__PROBLEM DETAILS__. Pictures appear among the records. Write out all else exactly as it stands.

__MATERIAL SUPPLIED__.
+++

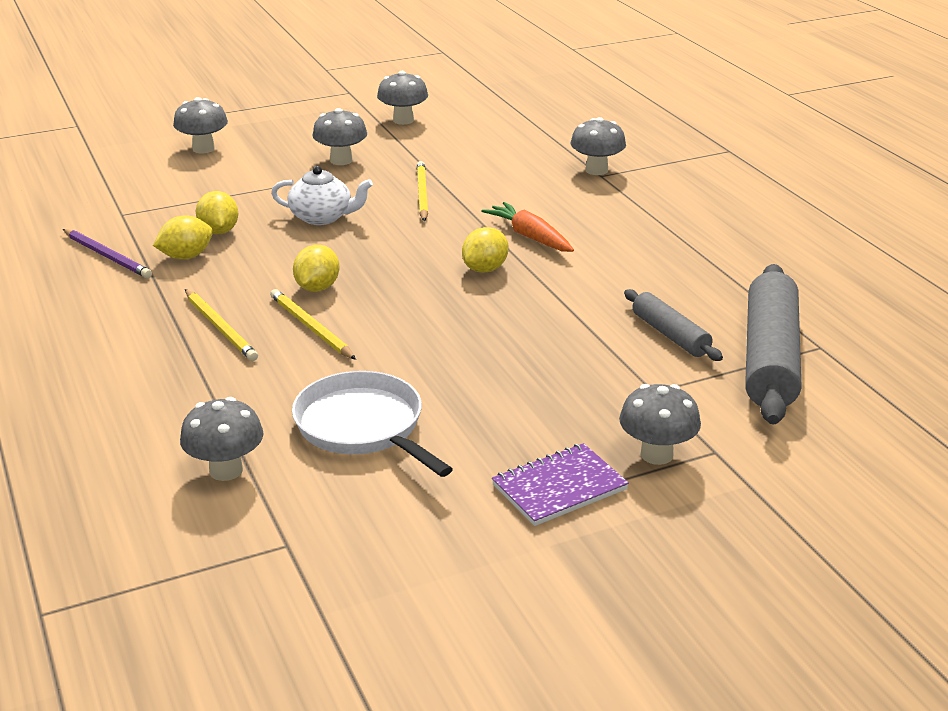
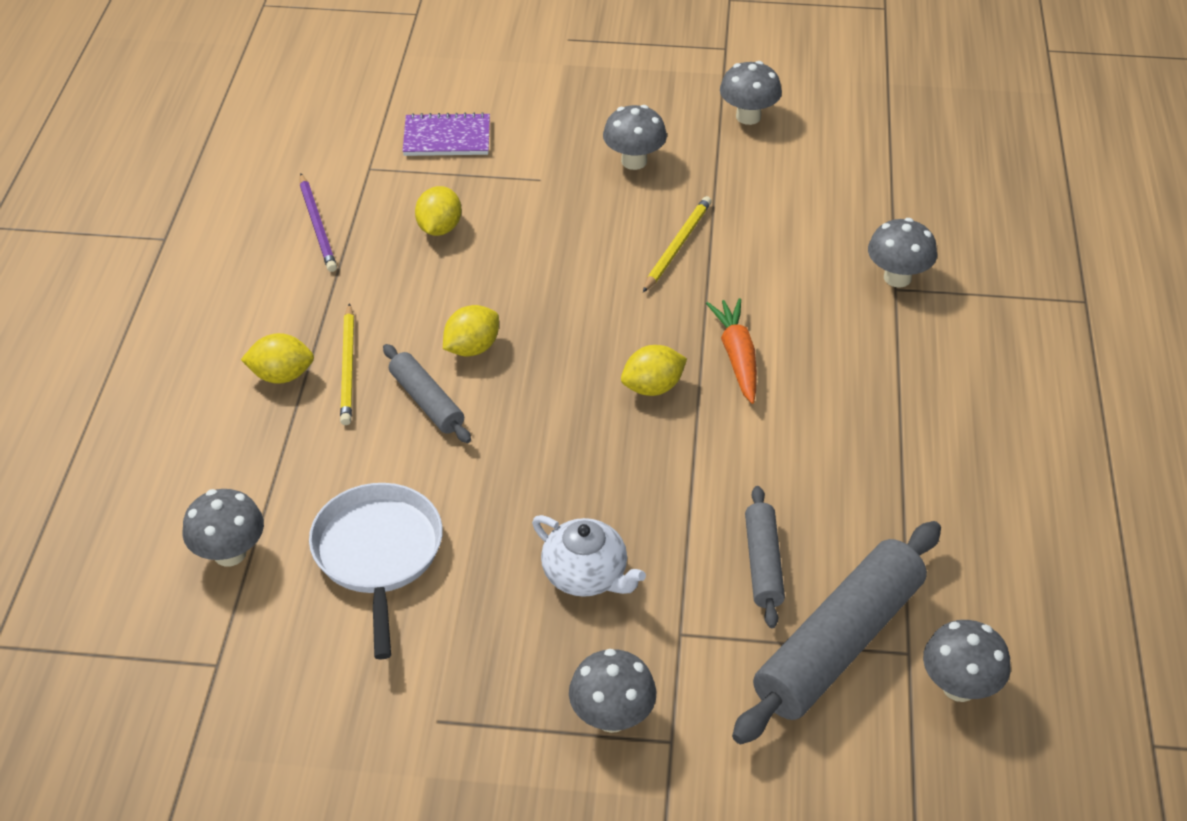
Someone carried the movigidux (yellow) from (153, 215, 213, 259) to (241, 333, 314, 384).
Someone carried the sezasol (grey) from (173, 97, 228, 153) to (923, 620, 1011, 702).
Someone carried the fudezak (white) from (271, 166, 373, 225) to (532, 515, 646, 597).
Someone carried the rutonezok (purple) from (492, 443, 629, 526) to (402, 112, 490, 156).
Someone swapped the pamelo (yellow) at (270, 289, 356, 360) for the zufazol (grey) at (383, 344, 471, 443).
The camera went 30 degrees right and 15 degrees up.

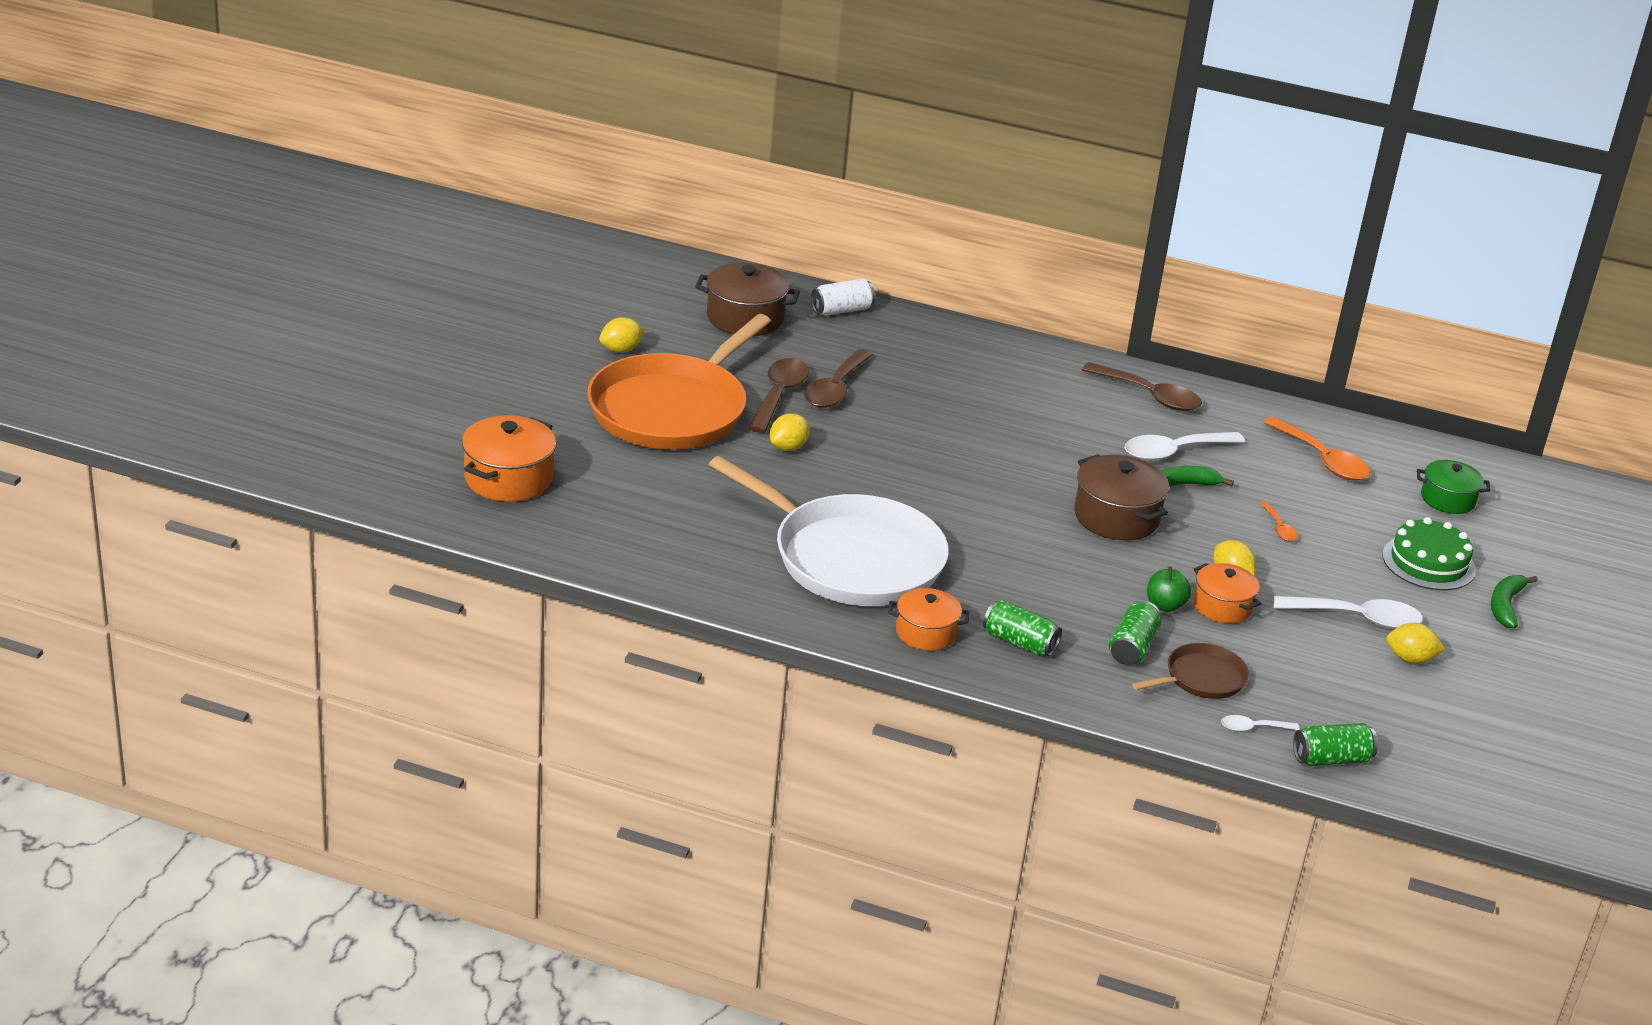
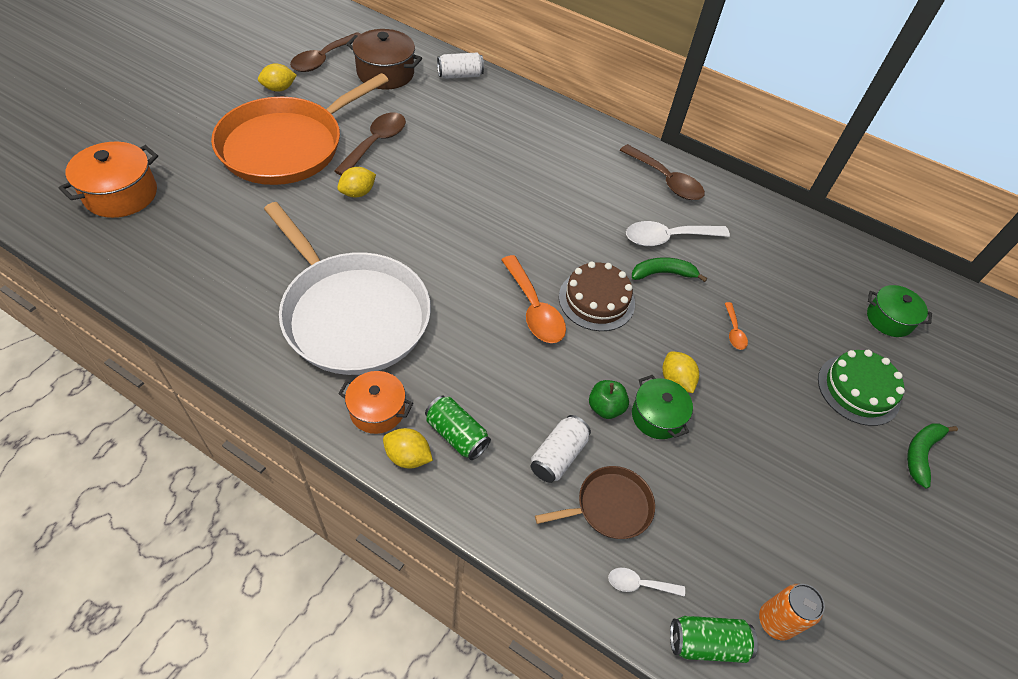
Someone took away the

+++

__EXERCISE SOLUTION__.
Someone carried the movigidux (yellow) from (153, 215, 213, 259) to (241, 333, 314, 384).
Someone carried the sezasol (grey) from (173, 97, 228, 153) to (923, 620, 1011, 702).
Someone carried the fudezak (white) from (271, 166, 373, 225) to (532, 515, 646, 597).
Someone carried the rutonezok (purple) from (492, 443, 629, 526) to (402, 112, 490, 156).
Someone swapped the pamelo (yellow) at (270, 289, 356, 360) for the zufazol (grey) at (383, 344, 471, 443).
The camera went 30 degrees right and 15 degrees up.

Someone took away the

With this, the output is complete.